• Action item: Output the data below exactly as it is, dropping the pictures from your copy.

[Source data]
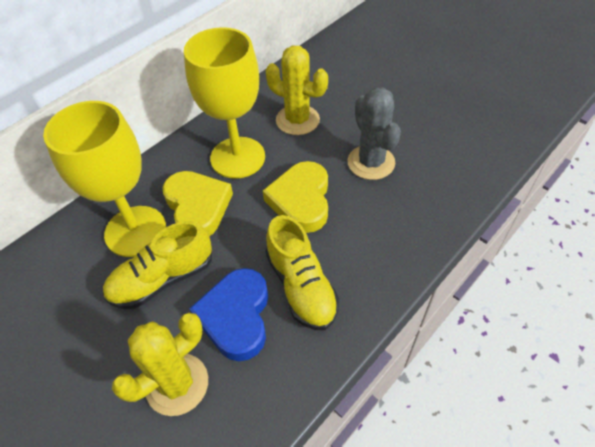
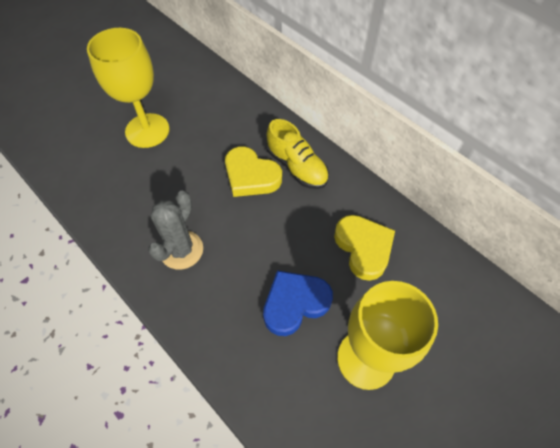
yellow cactus: 2 -> 0
yellow shoe: 2 -> 1

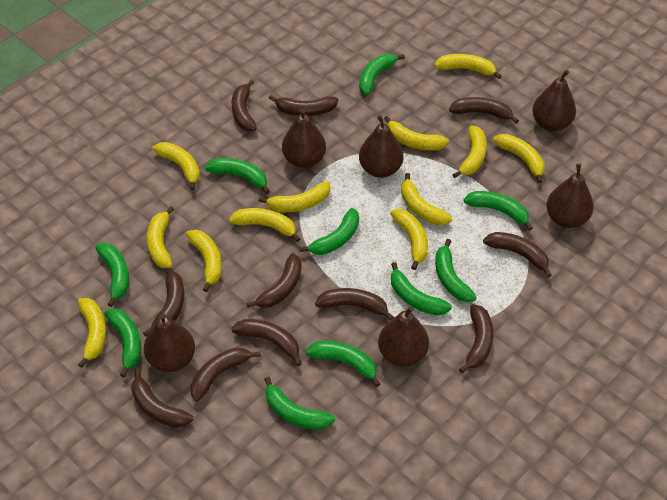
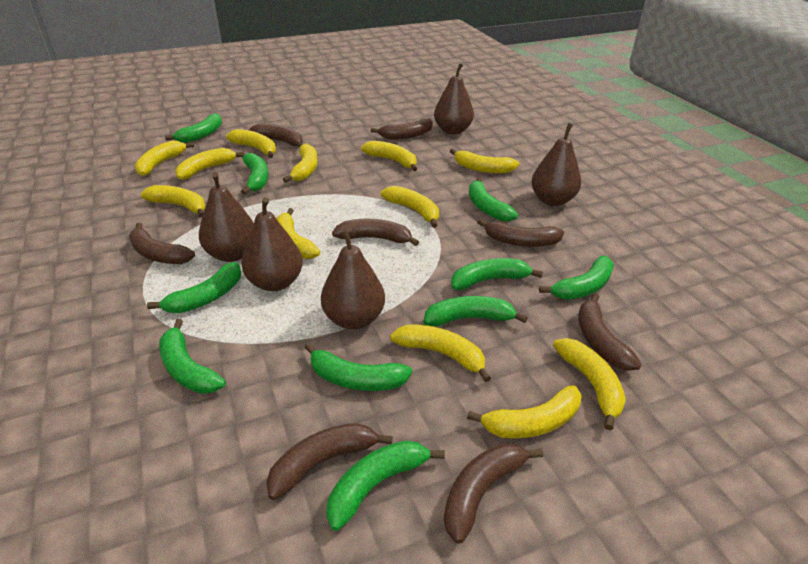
brown banana: 11 -> 8
brown pear: 6 -> 5

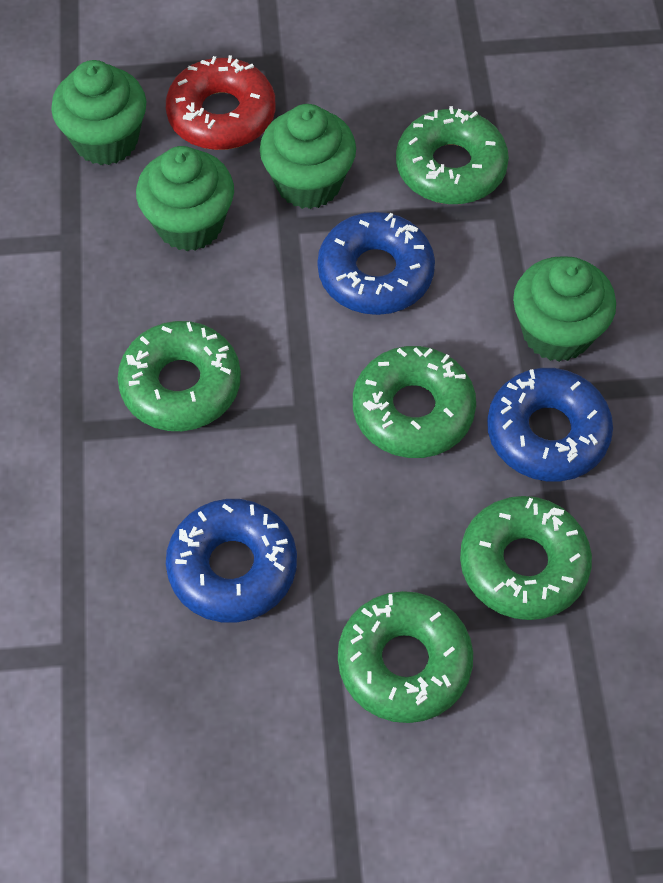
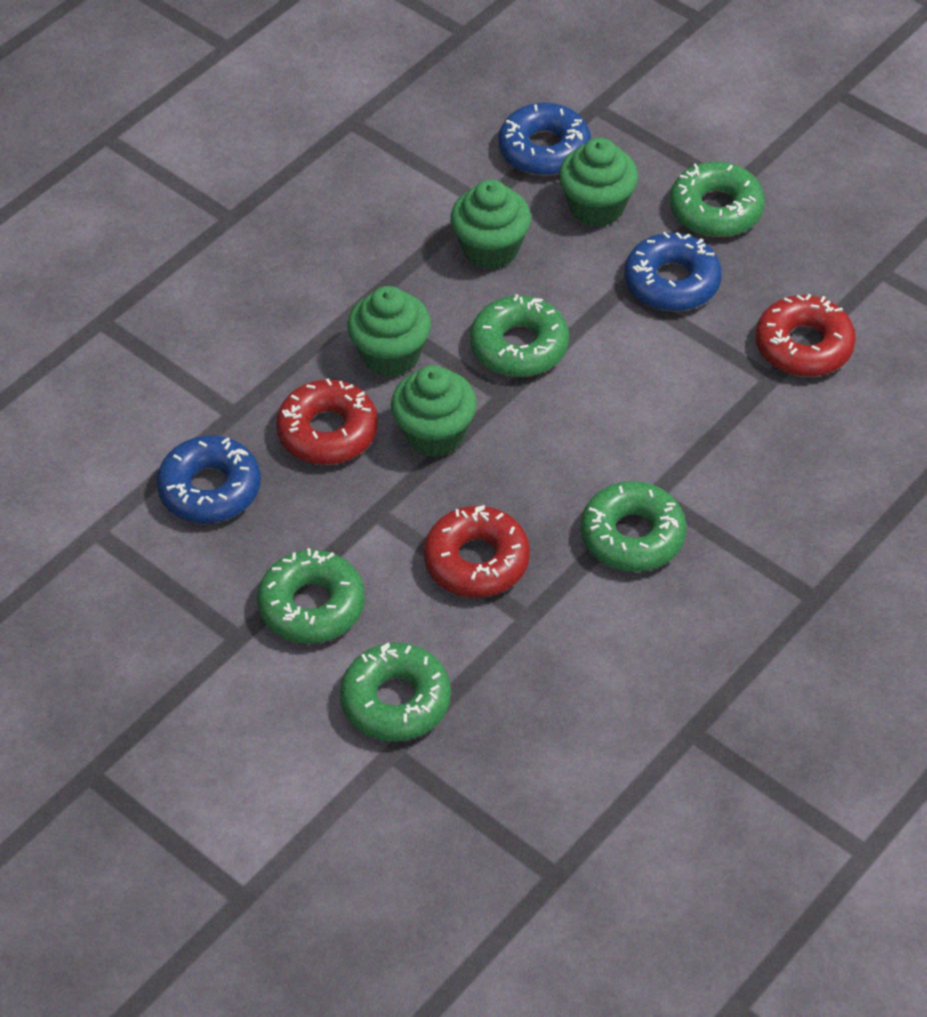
red donut: 1 -> 3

• Answer:
yellow cactus: 2 -> 0
yellow shoe: 2 -> 1

brown banana: 11 -> 8
brown pear: 6 -> 5

red donut: 1 -> 3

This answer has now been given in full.